Records excerpted from a collection:
----------

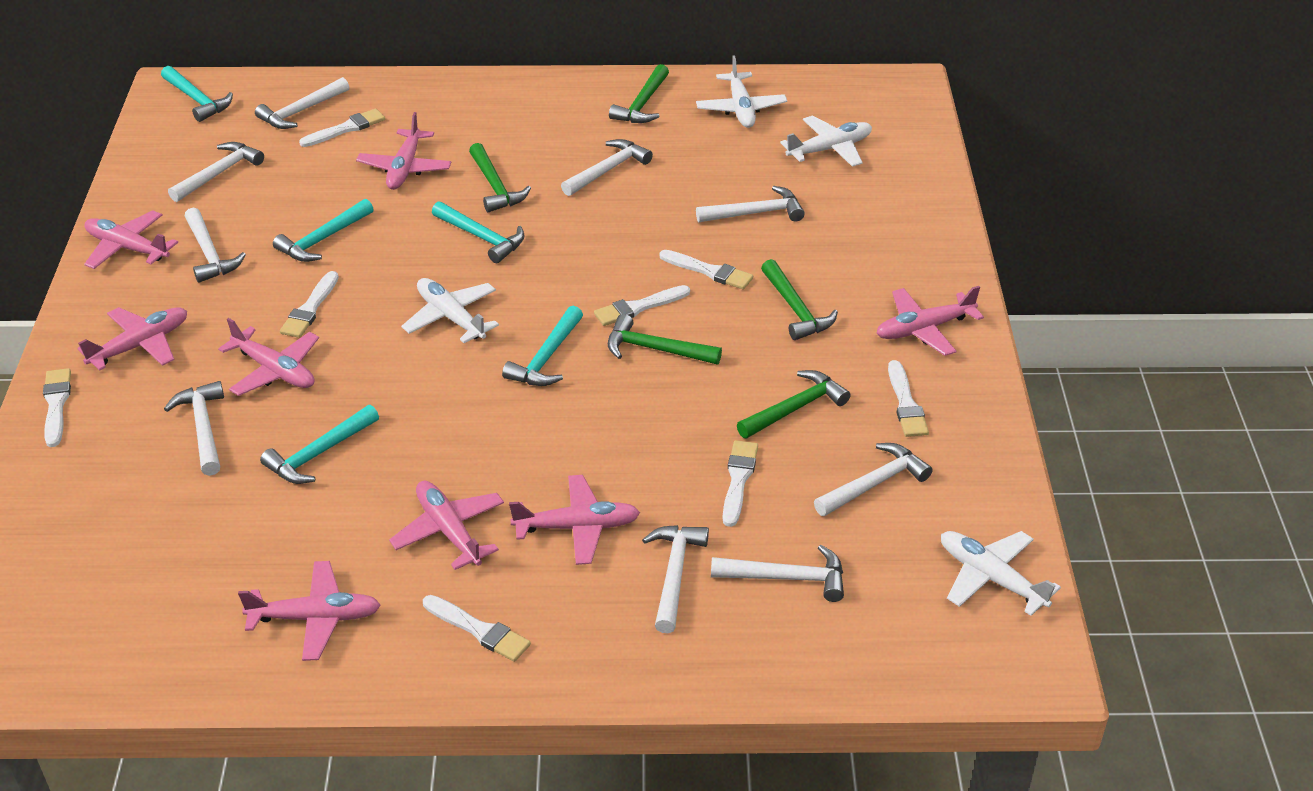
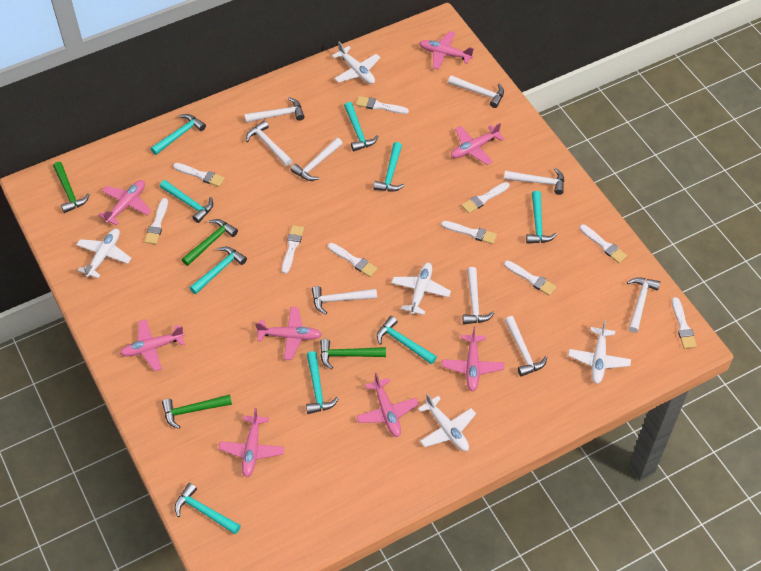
green hammer: 5 -> 4
turquoise hammer: 5 -> 9
white brush: 8 -> 10
white plane: 4 -> 5

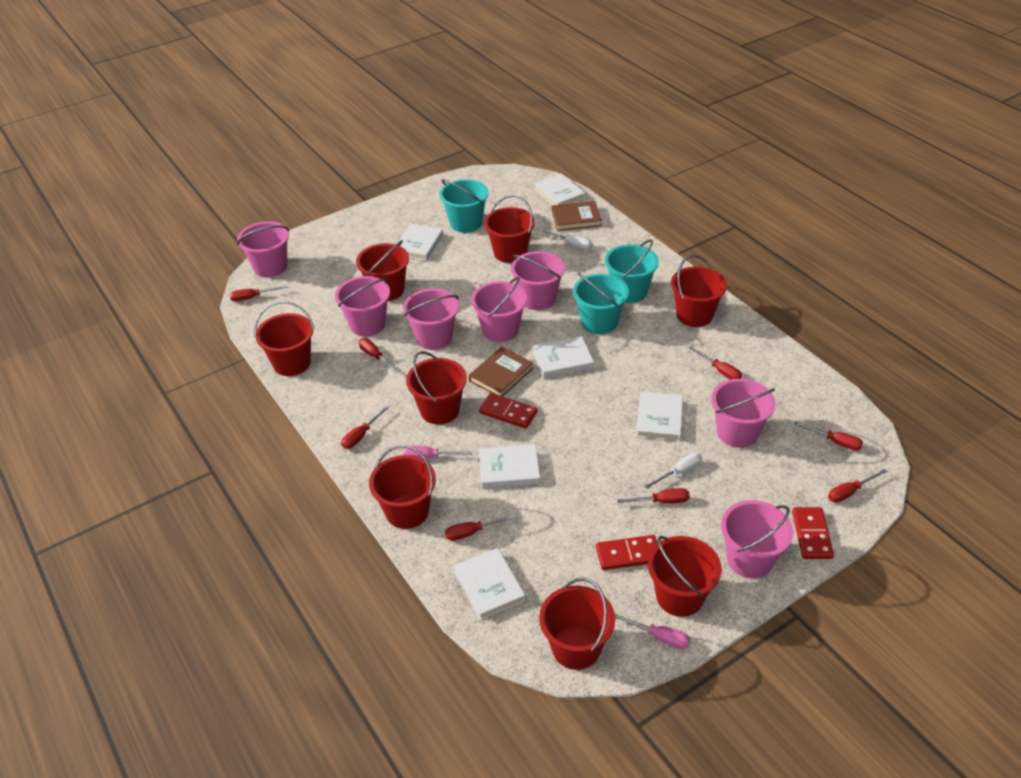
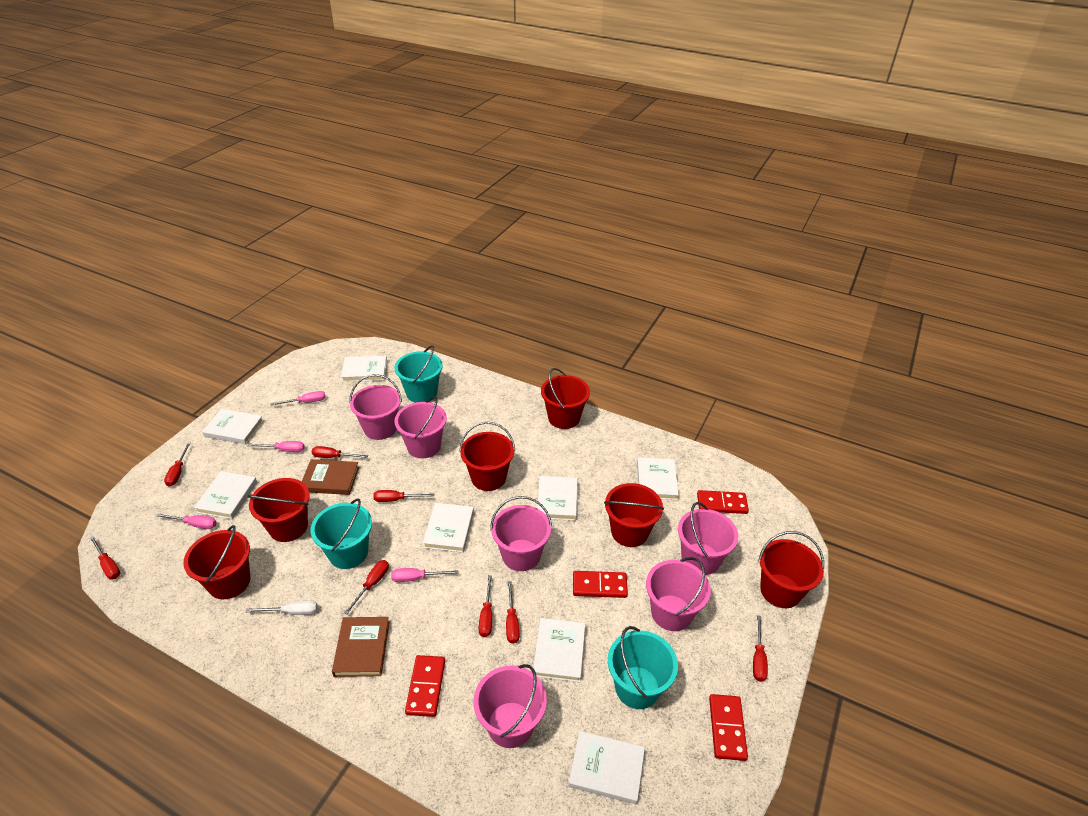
pink bucket: 7 -> 6
pink screwdriver: 2 -> 4
red bucket: 8 -> 6
red domino: 3 -> 4
white book: 6 -> 8
white screwdriver: 2 -> 1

----------

◆ WHAT YOU WILL DO:
Repeat the records above word for word, apart from the pictures.

◆ RESPONSE TO THIS EXERCISE:
green hammer: 5 -> 4
turquoise hammer: 5 -> 9
white brush: 8 -> 10
white plane: 4 -> 5

pink bucket: 7 -> 6
pink screwdriver: 2 -> 4
red bucket: 8 -> 6
red domino: 3 -> 4
white book: 6 -> 8
white screwdriver: 2 -> 1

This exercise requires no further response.